◆ Dataset
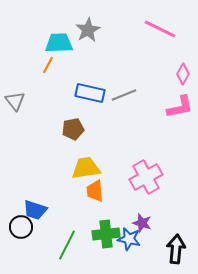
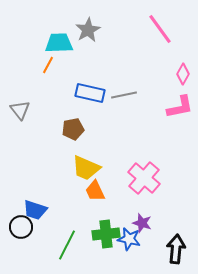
pink line: rotated 28 degrees clockwise
gray line: rotated 10 degrees clockwise
gray triangle: moved 5 px right, 9 px down
yellow trapezoid: rotated 148 degrees counterclockwise
pink cross: moved 2 px left, 1 px down; rotated 20 degrees counterclockwise
orange trapezoid: rotated 20 degrees counterclockwise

◆ Assigned task
With the pictures omitted, restate every entry above word for word.

◆ Solution for this task
pink line: rotated 28 degrees clockwise
gray line: rotated 10 degrees clockwise
gray triangle: moved 5 px right, 9 px down
yellow trapezoid: rotated 148 degrees counterclockwise
pink cross: moved 2 px left, 1 px down; rotated 20 degrees counterclockwise
orange trapezoid: rotated 20 degrees counterclockwise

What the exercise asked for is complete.